Change listing data:
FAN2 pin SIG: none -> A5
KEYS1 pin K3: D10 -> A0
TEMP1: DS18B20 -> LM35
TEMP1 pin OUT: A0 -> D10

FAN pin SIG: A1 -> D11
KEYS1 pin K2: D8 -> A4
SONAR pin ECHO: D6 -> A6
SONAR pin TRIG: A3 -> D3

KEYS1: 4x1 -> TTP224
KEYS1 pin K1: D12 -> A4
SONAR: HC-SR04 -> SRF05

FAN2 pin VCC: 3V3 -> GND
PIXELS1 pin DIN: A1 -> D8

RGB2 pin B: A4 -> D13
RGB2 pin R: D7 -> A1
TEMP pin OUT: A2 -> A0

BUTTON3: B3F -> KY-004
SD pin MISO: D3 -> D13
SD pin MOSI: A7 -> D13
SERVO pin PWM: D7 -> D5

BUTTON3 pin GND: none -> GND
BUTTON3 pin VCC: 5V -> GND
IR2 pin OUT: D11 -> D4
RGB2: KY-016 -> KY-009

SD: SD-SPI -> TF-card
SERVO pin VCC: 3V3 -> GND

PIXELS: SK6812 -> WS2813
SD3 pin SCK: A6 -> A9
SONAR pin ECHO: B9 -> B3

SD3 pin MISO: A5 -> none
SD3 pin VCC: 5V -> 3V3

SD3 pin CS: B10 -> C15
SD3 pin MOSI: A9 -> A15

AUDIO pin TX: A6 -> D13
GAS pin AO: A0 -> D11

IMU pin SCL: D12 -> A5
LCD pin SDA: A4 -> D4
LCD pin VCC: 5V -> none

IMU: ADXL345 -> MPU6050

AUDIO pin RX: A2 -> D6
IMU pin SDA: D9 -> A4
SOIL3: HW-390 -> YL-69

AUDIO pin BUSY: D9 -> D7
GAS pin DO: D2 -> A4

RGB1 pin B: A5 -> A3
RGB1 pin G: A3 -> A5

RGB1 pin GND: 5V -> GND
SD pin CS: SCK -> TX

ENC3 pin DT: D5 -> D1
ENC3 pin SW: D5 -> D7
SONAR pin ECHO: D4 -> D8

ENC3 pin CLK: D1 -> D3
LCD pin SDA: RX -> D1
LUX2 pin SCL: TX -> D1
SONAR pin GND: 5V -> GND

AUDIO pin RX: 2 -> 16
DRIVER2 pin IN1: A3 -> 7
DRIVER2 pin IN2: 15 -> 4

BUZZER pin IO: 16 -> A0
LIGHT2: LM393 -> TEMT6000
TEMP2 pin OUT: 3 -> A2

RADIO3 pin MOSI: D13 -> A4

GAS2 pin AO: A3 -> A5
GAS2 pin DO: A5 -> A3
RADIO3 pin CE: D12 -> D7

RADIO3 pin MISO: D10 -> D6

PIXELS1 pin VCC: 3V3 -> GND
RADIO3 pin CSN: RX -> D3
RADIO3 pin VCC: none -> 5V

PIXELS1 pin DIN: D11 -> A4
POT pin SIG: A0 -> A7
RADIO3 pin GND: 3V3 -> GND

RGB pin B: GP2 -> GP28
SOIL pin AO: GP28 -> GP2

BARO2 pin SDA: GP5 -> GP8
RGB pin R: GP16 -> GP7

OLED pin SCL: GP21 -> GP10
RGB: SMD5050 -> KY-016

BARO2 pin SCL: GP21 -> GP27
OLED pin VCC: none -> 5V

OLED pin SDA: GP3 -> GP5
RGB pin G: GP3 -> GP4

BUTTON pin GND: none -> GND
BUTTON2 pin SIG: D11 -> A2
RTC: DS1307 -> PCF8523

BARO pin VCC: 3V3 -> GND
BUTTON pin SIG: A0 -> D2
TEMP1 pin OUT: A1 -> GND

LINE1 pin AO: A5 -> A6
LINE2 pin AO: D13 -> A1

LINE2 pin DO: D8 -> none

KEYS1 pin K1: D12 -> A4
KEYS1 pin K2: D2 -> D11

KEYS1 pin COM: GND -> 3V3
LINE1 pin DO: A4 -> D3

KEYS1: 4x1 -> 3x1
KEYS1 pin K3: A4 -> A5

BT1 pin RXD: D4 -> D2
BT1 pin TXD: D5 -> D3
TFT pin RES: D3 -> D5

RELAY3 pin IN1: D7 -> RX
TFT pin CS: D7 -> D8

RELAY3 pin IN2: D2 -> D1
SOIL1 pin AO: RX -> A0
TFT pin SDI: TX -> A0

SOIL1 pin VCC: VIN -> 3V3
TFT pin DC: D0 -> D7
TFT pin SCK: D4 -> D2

» Task item:
Each entry is to be retyped exactly as it appears.

» Your solution:
FAN2 pin SIG: none -> A5
KEYS1 pin K3: D10 -> A0
TEMP1: DS18B20 -> LM35
TEMP1 pin OUT: A0 -> D10

FAN pin SIG: A1 -> D11
KEYS1 pin K2: D8 -> A4
SONAR pin ECHO: D6 -> A6
SONAR pin TRIG: A3 -> D3

KEYS1: 4x1 -> TTP224
KEYS1 pin K1: D12 -> A4
SONAR: HC-SR04 -> SRF05

FAN2 pin VCC: 3V3 -> GND
PIXELS1 pin DIN: A1 -> D8

RGB2 pin B: A4 -> D13
RGB2 pin R: D7 -> A1
TEMP pin OUT: A2 -> A0

BUTTON3: B3F -> KY-004
SD pin MISO: D3 -> D13
SD pin MOSI: A7 -> D13
SERVO pin PWM: D7 -> D5

BUTTON3 pin GND: none -> GND
BUTTON3 pin VCC: 5V -> GND
IR2 pin OUT: D11 -> D4
RGB2: KY-016 -> KY-009

SD: SD-SPI -> TF-card
SERVO pin VCC: 3V3 -> GND

PIXELS: SK6812 -> WS2813
SD3 pin SCK: A6 -> A9
SONAR pin ECHO: B9 -> B3

SD3 pin MISO: A5 -> none
SD3 pin VCC: 5V -> 3V3

SD3 pin CS: B10 -> C15
SD3 pin MOSI: A9 -> A15

AUDIO pin TX: A6 -> D13
GAS pin AO: A0 -> D11

IMU pin SCL: D12 -> A5
LCD pin SDA: A4 -> D4
LCD pin VCC: 5V -> none

IMU: ADXL345 -> MPU6050

AUDIO pin RX: A2 -> D6
IMU pin SDA: D9 -> A4
SOIL3: HW-390 -> YL-69

AUDIO pin BUSY: D9 -> D7
GAS pin DO: D2 -> A4

RGB1 pin B: A5 -> A3
RGB1 pin G: A3 -> A5

RGB1 pin GND: 5V -> GND
SD pin CS: SCK -> TX

ENC3 pin DT: D5 -> D1
ENC3 pin SW: D5 -> D7
SONAR pin ECHO: D4 -> D8

ENC3 pin CLK: D1 -> D3
LCD pin SDA: RX -> D1
LUX2 pin SCL: TX -> D1
SONAR pin GND: 5V -> GND

AUDIO pin RX: 2 -> 16
DRIVER2 pin IN1: A3 -> 7
DRIVER2 pin IN2: 15 -> 4

BUZZER pin IO: 16 -> A0
LIGHT2: LM393 -> TEMT6000
TEMP2 pin OUT: 3 -> A2

RADIO3 pin MOSI: D13 -> A4

GAS2 pin AO: A3 -> A5
GAS2 pin DO: A5 -> A3
RADIO3 pin CE: D12 -> D7

RADIO3 pin MISO: D10 -> D6

PIXELS1 pin VCC: 3V3 -> GND
RADIO3 pin CSN: RX -> D3
RADIO3 pin VCC: none -> 5V

PIXELS1 pin DIN: D11 -> A4
POT pin SIG: A0 -> A7
RADIO3 pin GND: 3V3 -> GND

RGB pin B: GP2 -> GP28
SOIL pin AO: GP28 -> GP2

BARO2 pin SDA: GP5 -> GP8
RGB pin R: GP16 -> GP7

OLED pin SCL: GP21 -> GP10
RGB: SMD5050 -> KY-016

BARO2 pin SCL: GP21 -> GP27
OLED pin VCC: none -> 5V

OLED pin SDA: GP3 -> GP5
RGB pin G: GP3 -> GP4

BUTTON pin GND: none -> GND
BUTTON2 pin SIG: D11 -> A2
RTC: DS1307 -> PCF8523

BARO pin VCC: 3V3 -> GND
BUTTON pin SIG: A0 -> D2
TEMP1 pin OUT: A1 -> GND

LINE1 pin AO: A5 -> A6
LINE2 pin AO: D13 -> A1

LINE2 pin DO: D8 -> none

KEYS1 pin K1: D12 -> A4
KEYS1 pin K2: D2 -> D11

KEYS1 pin COM: GND -> 3V3
LINE1 pin DO: A4 -> D3

KEYS1: 4x1 -> 3x1
KEYS1 pin K3: A4 -> A5

BT1 pin RXD: D4 -> D2
BT1 pin TXD: D5 -> D3
TFT pin RES: D3 -> D5

RELAY3 pin IN1: D7 -> RX
TFT pin CS: D7 -> D8

RELAY3 pin IN2: D2 -> D1
SOIL1 pin AO: RX -> A0
TFT pin SDI: TX -> A0

SOIL1 pin VCC: VIN -> 3V3
TFT pin DC: D0 -> D7
TFT pin SCK: D4 -> D2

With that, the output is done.